Transcribe the stretch of entries below from the line with "BT1 pin TXD: B7 -> A2" through the line with "SONAR2: SRF05 -> JSN-SR04", exactly and with both ends included; leave out all other lines.

> [Records shown]:

▼▼▼

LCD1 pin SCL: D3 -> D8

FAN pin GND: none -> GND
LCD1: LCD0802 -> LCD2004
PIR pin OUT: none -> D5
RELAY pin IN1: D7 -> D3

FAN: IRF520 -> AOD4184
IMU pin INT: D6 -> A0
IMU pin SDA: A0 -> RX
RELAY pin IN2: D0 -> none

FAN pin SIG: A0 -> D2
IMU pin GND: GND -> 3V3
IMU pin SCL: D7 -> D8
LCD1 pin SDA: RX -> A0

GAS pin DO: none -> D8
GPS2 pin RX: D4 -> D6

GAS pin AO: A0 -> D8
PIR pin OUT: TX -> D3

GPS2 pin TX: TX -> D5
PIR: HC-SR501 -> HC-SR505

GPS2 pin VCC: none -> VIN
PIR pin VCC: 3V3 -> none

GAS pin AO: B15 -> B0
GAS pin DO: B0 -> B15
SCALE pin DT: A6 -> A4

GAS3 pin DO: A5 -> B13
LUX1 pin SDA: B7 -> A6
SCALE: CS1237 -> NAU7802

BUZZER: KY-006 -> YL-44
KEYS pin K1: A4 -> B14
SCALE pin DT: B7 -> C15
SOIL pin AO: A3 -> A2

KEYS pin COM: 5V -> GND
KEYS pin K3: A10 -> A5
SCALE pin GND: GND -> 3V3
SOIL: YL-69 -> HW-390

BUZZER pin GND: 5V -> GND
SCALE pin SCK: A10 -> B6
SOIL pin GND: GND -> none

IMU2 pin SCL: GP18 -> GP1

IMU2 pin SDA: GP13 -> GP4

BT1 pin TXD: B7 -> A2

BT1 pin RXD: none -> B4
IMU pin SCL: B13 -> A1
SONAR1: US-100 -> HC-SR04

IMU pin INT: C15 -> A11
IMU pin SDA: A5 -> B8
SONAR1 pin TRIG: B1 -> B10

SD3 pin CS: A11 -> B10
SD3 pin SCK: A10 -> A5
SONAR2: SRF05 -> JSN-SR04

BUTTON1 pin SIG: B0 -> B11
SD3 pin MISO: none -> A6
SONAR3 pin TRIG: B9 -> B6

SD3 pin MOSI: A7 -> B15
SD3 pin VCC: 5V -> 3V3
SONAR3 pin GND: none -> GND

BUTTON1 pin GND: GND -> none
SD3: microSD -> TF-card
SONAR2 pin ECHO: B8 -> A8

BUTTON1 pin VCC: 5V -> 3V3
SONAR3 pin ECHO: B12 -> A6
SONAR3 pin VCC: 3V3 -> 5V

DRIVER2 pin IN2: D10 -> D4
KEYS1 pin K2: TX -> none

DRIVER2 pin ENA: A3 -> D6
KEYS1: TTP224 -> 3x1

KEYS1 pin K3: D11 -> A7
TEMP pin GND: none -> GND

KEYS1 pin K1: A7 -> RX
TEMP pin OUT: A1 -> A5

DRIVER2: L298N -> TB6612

▲▲▲

> [Solution below]:
BT1 pin TXD: B7 -> A2

BT1 pin RXD: none -> B4
IMU pin SCL: B13 -> A1
SONAR1: US-100 -> HC-SR04

IMU pin INT: C15 -> A11
IMU pin SDA: A5 -> B8
SONAR1 pin TRIG: B1 -> B10

SD3 pin CS: A11 -> B10
SD3 pin SCK: A10 -> A5
SONAR2: SRF05 -> JSN-SR04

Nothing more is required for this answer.